PROBLEM DESCRIPTION: Please repeat every item below with "Sportpark" replaced by "Sports Park" and everything else unchanged. Leave out the pictures.

Rows on where targets appear
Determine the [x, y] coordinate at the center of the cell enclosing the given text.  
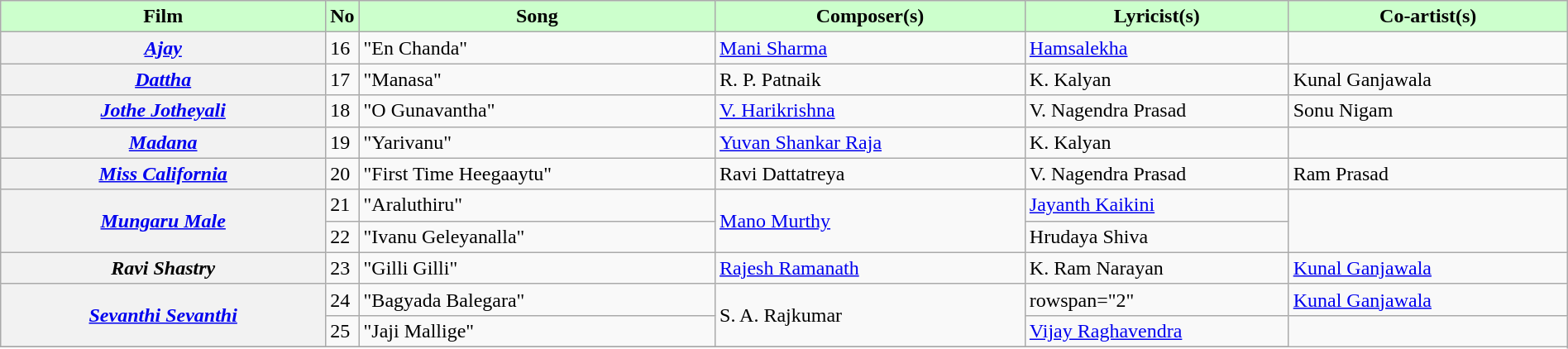
No [342, 17]
Mano Murthy [870, 221]
Miss California [164, 174]
24 [342, 299]
Song [538, 17]
Dattha [164, 79]
Vijay Raghavendra [1156, 331]
Yuvan Shankar Raja [870, 142]
V. Harikrishna [870, 111]
K. Ram Narayan [1156, 268]
"Bagyada Balegara" [538, 299]
"O Gunavantha" [538, 111]
25 [342, 331]
Ram Prasad [1427, 174]
Mani Sharma [870, 48]
"First Time Heegaaytu" [538, 174]
Co-artist(s) [1427, 17]
Sonu Nigam [1427, 111]
Ravi Shastry [164, 268]
21 [342, 205]
"Gilli Gilli" [538, 268]
"Jaji Mallige" [538, 331]
16 [342, 48]
Lyricist(s) [1156, 17]
22 [342, 237]
19 [342, 142]
Rajesh Ramanath [870, 268]
Mungaru Male [164, 221]
18 [342, 111]
"Ivanu Geleyanalla" [538, 237]
Hrudaya Shiva [1156, 237]
S. A. Rajkumar [870, 315]
"Araluthiru" [538, 205]
Composer(s) [870, 17]
"En Chanda" [538, 48]
Jayanth Kaikini [1156, 205]
Jothe Jotheyali [164, 111]
Ravi Dattatreya [870, 174]
Madana [164, 142]
20 [342, 174]
"Yarivanu" [538, 142]
Sevanthi Sevanthi [164, 315]
rowspan="2" [1156, 299]
Ajay [164, 48]
"Manasa" [538, 79]
Hamsalekha [1156, 48]
Film [164, 17]
R. P. Patnaik [870, 79]
17 [342, 79]
23 [342, 268]
From the cell containing the given text, extract its center point as (x, y) coordinate. 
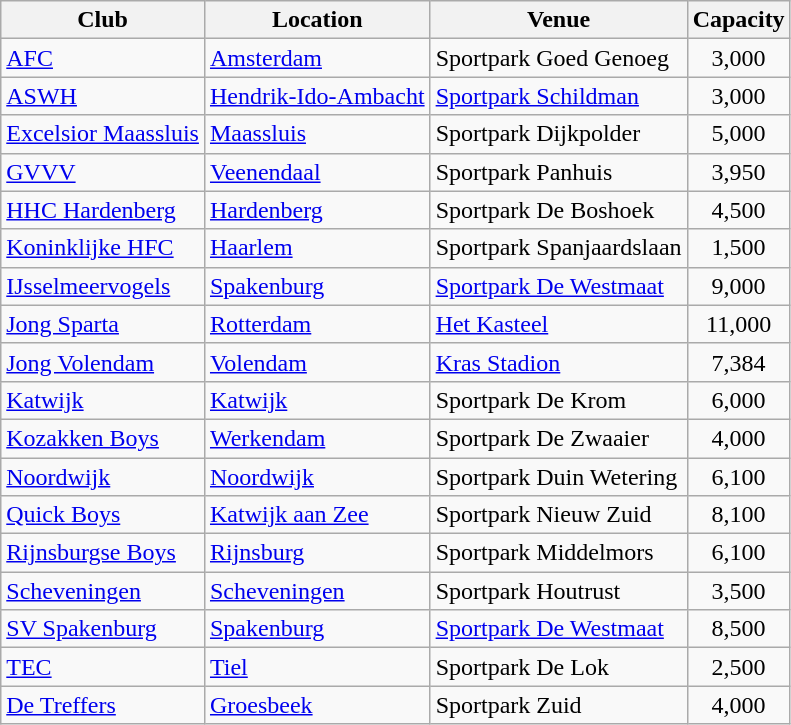
SV Spakenburg (103, 629)
Werkendam (317, 438)
3,950 (738, 172)
5,000 (738, 134)
Sportpark De Krom (558, 400)
Jong Sparta (103, 324)
Club (103, 20)
Koninklijke HFC (103, 248)
Kozakken Boys (103, 438)
Jong Volendam (103, 362)
9,000 (738, 286)
Katwijk aan Zee (317, 515)
Sportpark Nieuw Zuid (558, 515)
1,500 (738, 248)
Sportpark Schildman (558, 96)
2,500 (738, 667)
Tiel (317, 667)
Sportpark De Boshoek (558, 210)
8,500 (738, 629)
Het Kasteel (558, 324)
ASWH (103, 96)
Sportpark De Zwaaier (558, 438)
Location (317, 20)
Hendrik-Ido-Ambacht (317, 96)
Sportpark Houtrust (558, 591)
Sportpark Panhuis (558, 172)
HHC Hardenberg (103, 210)
Sportpark Zuid (558, 705)
Rotterdam (317, 324)
Rijnsburgse Boys (103, 553)
Amsterdam (317, 58)
Kras Stadion (558, 362)
7,384 (738, 362)
6,000 (738, 400)
Sportpark De Lok (558, 667)
Capacity (738, 20)
Rijnsburg (317, 553)
Volendam (317, 362)
Venue (558, 20)
IJsselmeervogels (103, 286)
TEC (103, 667)
Sportpark Middelmors (558, 553)
Quick Boys (103, 515)
Hardenberg (317, 210)
8,100 (738, 515)
Haarlem (317, 248)
3,500 (738, 591)
De Treffers (103, 705)
AFC (103, 58)
Sportpark Duin Wetering (558, 477)
Maassluis (317, 134)
Veenendaal (317, 172)
Sportpark Dijkpolder (558, 134)
Groesbeek (317, 705)
GVVV (103, 172)
4,500 (738, 210)
Sportpark Spanjaardslaan (558, 248)
Sportpark Goed Genoeg (558, 58)
11,000 (738, 324)
Excelsior Maassluis (103, 134)
Scan for the cell matching the given text and deliver its (X, Y) coordinate at center. 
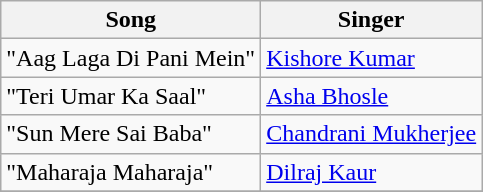
"Aag Laga Di Pani Mein" (131, 58)
"Maharaja Maharaja" (131, 172)
Dilraj Kaur (372, 172)
Asha Bhosle (372, 96)
Chandrani Mukherjee (372, 134)
Song (131, 20)
Singer (372, 20)
"Sun Mere Sai Baba" (131, 134)
"Teri Umar Ka Saal" (131, 96)
Kishore Kumar (372, 58)
Determine the [X, Y] coordinate at the center of the cell enclosing the given text.  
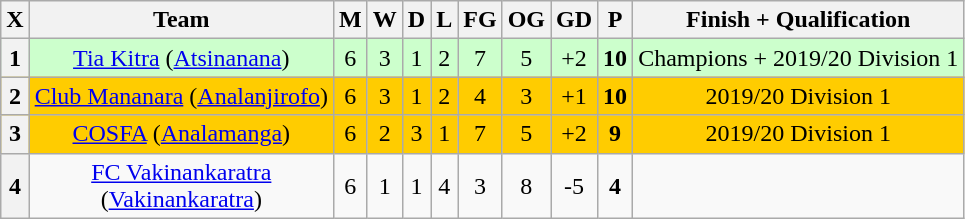
Team [181, 20]
+1 [574, 96]
Tia Kitra (Atsinanana) [181, 58]
8 [526, 186]
L [444, 20]
X [15, 20]
Finish + Qualification [798, 20]
FG [480, 20]
OG [526, 20]
D [416, 20]
9 [616, 134]
Champions + 2019/20 Division 1 [798, 58]
Club Mananara (Analanjirofo) [181, 96]
GD [574, 20]
FC Vakinankaratra(Vakinankaratra) [181, 186]
COSFA (Analamanga) [181, 134]
W [384, 20]
P [616, 20]
M [350, 20]
-5 [574, 186]
Determine the (X, Y) coordinate at the center of the cell enclosing the given text.  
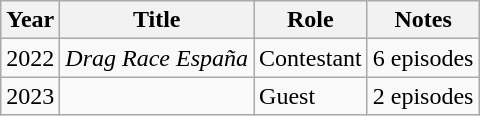
6 episodes (423, 58)
Notes (423, 20)
2022 (30, 58)
2 episodes (423, 96)
Contestant (311, 58)
Drag Race España (157, 58)
2023 (30, 96)
Guest (311, 96)
Title (157, 20)
Role (311, 20)
Year (30, 20)
Search for the cell housing the specified text and yield its (x, y) center coordinate. 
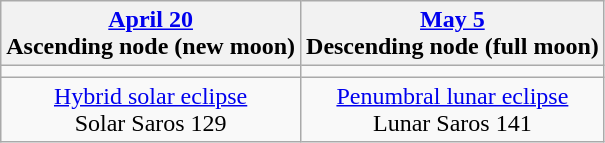
Penumbral lunar eclipseLunar Saros 141 (453, 110)
April 20Ascending node (new moon) (151, 34)
Hybrid solar eclipseSolar Saros 129 (151, 110)
May 5Descending node (full moon) (453, 34)
Return the [x, y] coordinate for the center point of the cell that contains the specified text.  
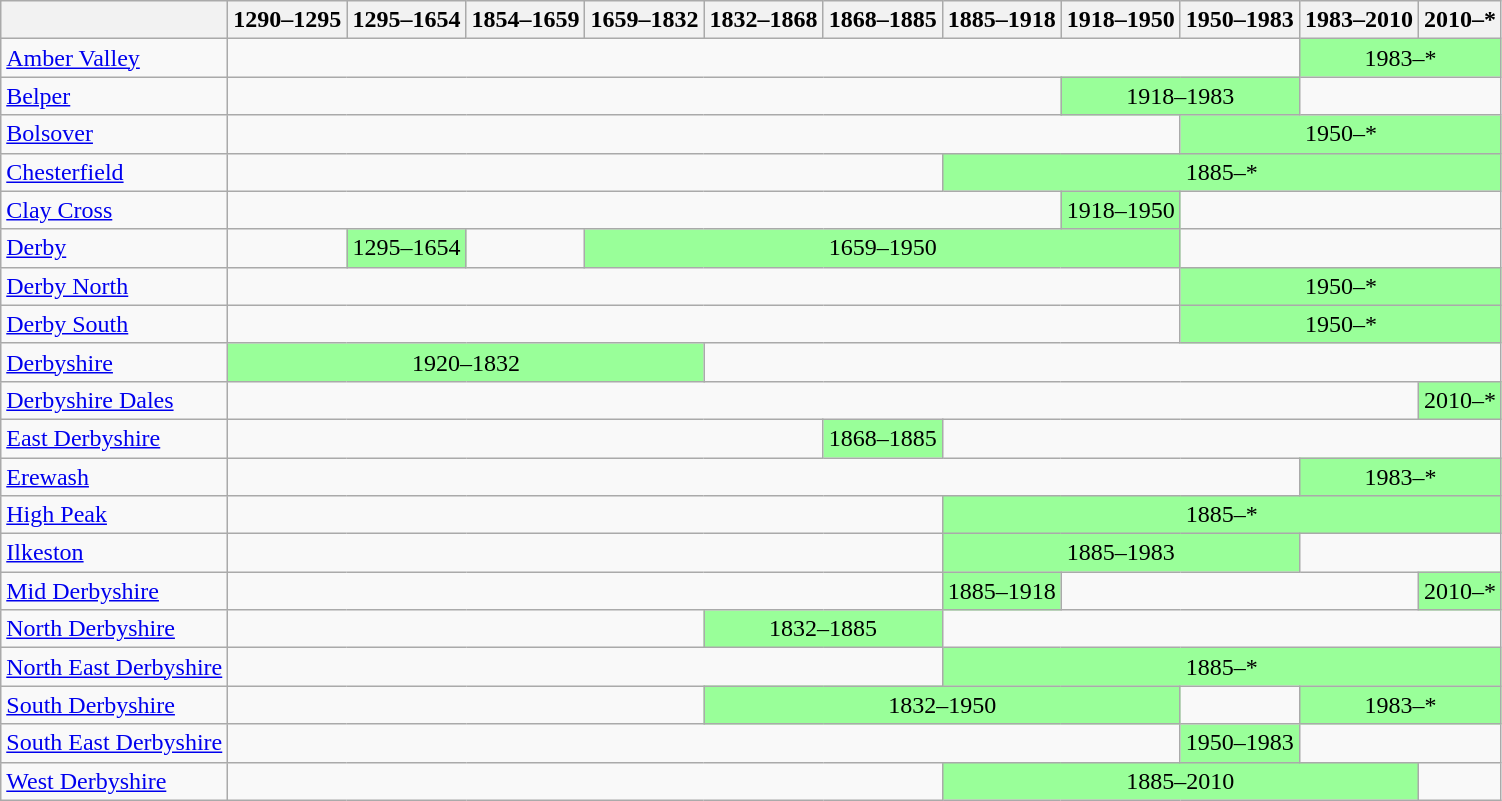
1832–1950 [942, 705]
1983–2010 [1358, 20]
Clay Cross [114, 210]
1885–1983 [1120, 553]
Derby South [114, 324]
1659–1832 [644, 20]
North East Derbyshire [114, 667]
Derby [114, 248]
Mid Derbyshire [114, 591]
1920–1832 [466, 362]
1832–1885 [823, 629]
Amber Valley [114, 58]
Bolsover [114, 134]
South Derbyshire [114, 705]
Derbyshire [114, 362]
North Derbyshire [114, 629]
Erewash [114, 477]
Belper [114, 96]
1659–1950 [882, 248]
East Derbyshire [114, 438]
Ilkeston [114, 553]
1918–1983 [1180, 96]
1854–1659 [526, 20]
1290–1295 [288, 20]
1832–1868 [764, 20]
South East Derbyshire [114, 743]
Derby North [114, 286]
Chesterfield [114, 172]
High Peak [114, 515]
Derbyshire Dales [114, 400]
West Derbyshire [114, 781]
1885–2010 [1180, 781]
Extract the [x, y] coordinate from the center of the cell holding the provided text.  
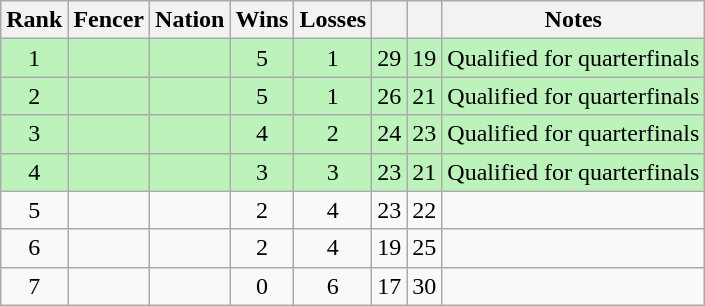
Nation [190, 20]
25 [424, 248]
Wins [262, 20]
Losses [333, 20]
0 [262, 286]
Notes [574, 20]
24 [390, 134]
17 [390, 286]
Rank [34, 20]
26 [390, 96]
29 [390, 58]
30 [424, 286]
22 [424, 210]
7 [34, 286]
Fencer [109, 20]
Return the (x, y) coordinate for the center point of the cell that contains the specified text.  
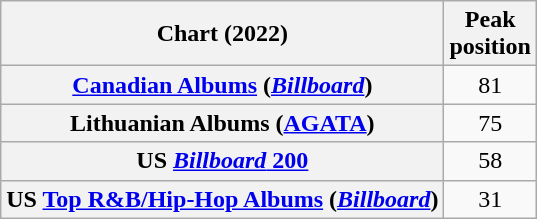
Peakposition (490, 34)
58 (490, 161)
Canadian Albums (Billboard) (222, 85)
US Billboard 200 (222, 161)
75 (490, 123)
US Top R&B/Hip-Hop Albums (Billboard) (222, 199)
81 (490, 85)
Lithuanian Albums (AGATA) (222, 123)
Chart (2022) (222, 34)
31 (490, 199)
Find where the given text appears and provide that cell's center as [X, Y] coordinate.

IN RESPONSE:
Determine the [x, y] coordinate at the center of the cell enclosing the given text.  
No [342, 17]
Mano Murthy [870, 221]
Miss California [164, 174]
24 [342, 299]
Song [538, 17]
Dattha [164, 79]
Vijay Raghavendra [1156, 331]
Yuvan Shankar Raja [870, 142]
V. Harikrishna [870, 111]
K. Ram Narayan [1156, 268]
"Bagyada Balegara" [538, 299]
"O Gunavantha" [538, 111]
25 [342, 331]
Ram Prasad [1427, 174]
Mani Sharma [870, 48]
"First Time Heegaaytu" [538, 174]
Co-artist(s) [1427, 17]
Sonu Nigam [1427, 111]
Ravi Shastry [164, 268]
21 [342, 205]
"Gilli Gilli" [538, 268]
"Jaji Mallige" [538, 331]
16 [342, 48]
Lyricist(s) [1156, 17]
22 [342, 237]
19 [342, 142]
Rajesh Ramanath [870, 268]
Mungaru Male [164, 221]
18 [342, 111]
"Ivanu Geleyanalla" [538, 237]
Hrudaya Shiva [1156, 237]
S. A. Rajkumar [870, 315]
"Araluthiru" [538, 205]
Composer(s) [870, 17]
"En Chanda" [538, 48]
Jayanth Kaikini [1156, 205]
Jothe Jotheyali [164, 111]
Ravi Dattatreya [870, 174]
Madana [164, 142]
20 [342, 174]
"Yarivanu" [538, 142]
Sevanthi Sevanthi [164, 315]
rowspan="2" [1156, 299]
Ajay [164, 48]
"Manasa" [538, 79]
Hamsalekha [1156, 48]
Film [164, 17]
R. P. Patnaik [870, 79]
17 [342, 79]
23 [342, 268]
From the cell containing the given text, extract its center point as (x, y) coordinate. 
SV Spakenburg (103, 629)
Werkendam (317, 438)
3,950 (738, 172)
5,000 (738, 134)
Sports Park De Krom (558, 400)
Jong Sparta (103, 324)
Club (103, 20)
Koninklijke HFC (103, 248)
Kozakken Boys (103, 438)
Jong Volendam (103, 362)
9,000 (738, 286)
Katwijk aan Zee (317, 515)
Sports Park Nieuw Zuid (558, 515)
1,500 (738, 248)
Sports Park Schildman (558, 96)
2,500 (738, 667)
Tiel (317, 667)
Sports Park De Boshoek (558, 210)
8,500 (738, 629)
Het Kasteel (558, 324)
ASWH (103, 96)
Sports Park De Zwaaier (558, 438)
Location (317, 20)
Hendrik-Ido-Ambacht (317, 96)
Sports Park Houtrust (558, 591)
Sports Park Panhuis (558, 172)
HHC Hardenberg (103, 210)
Sports Park Zuid (558, 705)
Rotterdam (317, 324)
Rijnsburgse Boys (103, 553)
Amsterdam (317, 58)
Kras Stadion (558, 362)
7,384 (738, 362)
6,000 (738, 400)
Sports Park De Lok (558, 667)
Capacity (738, 20)
Rijnsburg (317, 553)
Volendam (317, 362)
Venue (558, 20)
IJsselmeervogels (103, 286)
TEC (103, 667)
Sports Park Middelmors (558, 553)
Quick Boys (103, 515)
Hardenberg (317, 210)
8,100 (738, 515)
Haarlem (317, 248)
3,500 (738, 591)
De Treffers (103, 705)
AFC (103, 58)
Sports Park Duin Wetering (558, 477)
Maassluis (317, 134)
Veenendaal (317, 172)
Sports Park Dijkpolder (558, 134)
Groesbeek (317, 705)
GVVV (103, 172)
4,500 (738, 210)
Sports Park Spanjaardslaan (558, 248)
Sports Park Goed Genoeg (558, 58)
11,000 (738, 324)
Excelsior Maassluis (103, 134)
Scan for the cell matching the given text and deliver its (X, Y) coordinate at center. 
"Aag Laga Di Pani Mein" (131, 58)
"Maharaja Maharaja" (131, 172)
Dilraj Kaur (372, 172)
Asha Bhosle (372, 96)
Chandrani Mukherjee (372, 134)
Song (131, 20)
Singer (372, 20)
"Sun Mere Sai Baba" (131, 134)
"Teri Umar Ka Saal" (131, 96)
Kishore Kumar (372, 58)
Determine the [X, Y] coordinate at the center of the cell enclosing the given text.  
Team [181, 20]
+1 [574, 96]
Tia Kitra (Atsinanana) [181, 58]
8 [526, 186]
L [444, 20]
X [15, 20]
Finish + Qualification [798, 20]
FG [480, 20]
OG [526, 20]
D [416, 20]
9 [616, 134]
Champions + 2019/20 Division 1 [798, 58]
Club Mananara (Analanjirofo) [181, 96]
GD [574, 20]
FC Vakinankaratra(Vakinankaratra) [181, 186]
COSFA (Analamanga) [181, 134]
W [384, 20]
P [616, 20]
M [350, 20]
-5 [574, 186]
Determine the (X, Y) coordinate at the center of the cell enclosing the given text.  
6 episodes (423, 58)
Notes (423, 20)
2022 (30, 58)
2 episodes (423, 96)
Contestant (311, 58)
Drag Race España (157, 58)
2023 (30, 96)
Guest (311, 96)
Title (157, 20)
Role (311, 20)
Year (30, 20)
Search for the cell housing the specified text and yield its (x, y) center coordinate. 
Penumbral lunar eclipseLunar Saros 141 (453, 110)
April 20Ascending node (new moon) (151, 34)
Hybrid solar eclipseSolar Saros 129 (151, 110)
May 5Descending node (full moon) (453, 34)
Return the [x, y] coordinate for the center point of the cell that contains the specified text.  
1832–1950 [942, 705]
1983–2010 [1358, 20]
Clay Cross [114, 210]
1885–1983 [1120, 553]
Derby South [114, 324]
1659–1832 [644, 20]
North East Derbyshire [114, 667]
Derby [114, 248]
Mid Derbyshire [114, 591]
1920–1832 [466, 362]
1832–1885 [823, 629]
Amber Valley [114, 58]
Bolsover [114, 134]
South Derbyshire [114, 705]
Derbyshire [114, 362]
North Derbyshire [114, 629]
Erewash [114, 477]
Belper [114, 96]
1659–1950 [882, 248]
East Derbyshire [114, 438]
Ilkeston [114, 553]
1918–1983 [1180, 96]
1854–1659 [526, 20]
1290–1295 [288, 20]
1832–1868 [764, 20]
South East Derbyshire [114, 743]
Derby North [114, 286]
Chesterfield [114, 172]
High Peak [114, 515]
Derbyshire Dales [114, 400]
West Derbyshire [114, 781]
1885–2010 [1180, 781]
Extract the [x, y] coordinate from the center of the cell holding the provided text.  
Nation [190, 20]
25 [424, 248]
Wins [262, 20]
Losses [333, 20]
0 [262, 286]
Notes [574, 20]
24 [390, 134]
17 [390, 286]
Rank [34, 20]
26 [390, 96]
29 [390, 58]
30 [424, 286]
22 [424, 210]
7 [34, 286]
Fencer [109, 20]
Return the (x, y) coordinate for the center point of the cell that contains the specified text.  
Peakposition (490, 34)
58 (490, 161)
Canadian Albums (Billboard) (222, 85)
US Billboard 200 (222, 161)
75 (490, 123)
US Top R&B/Hip-Hop Albums (Billboard) (222, 199)
81 (490, 85)
Lithuanian Albums (AGATA) (222, 123)
Chart (2022) (222, 34)
31 (490, 199)
Find where the given text appears and provide that cell's center as [X, Y] coordinate.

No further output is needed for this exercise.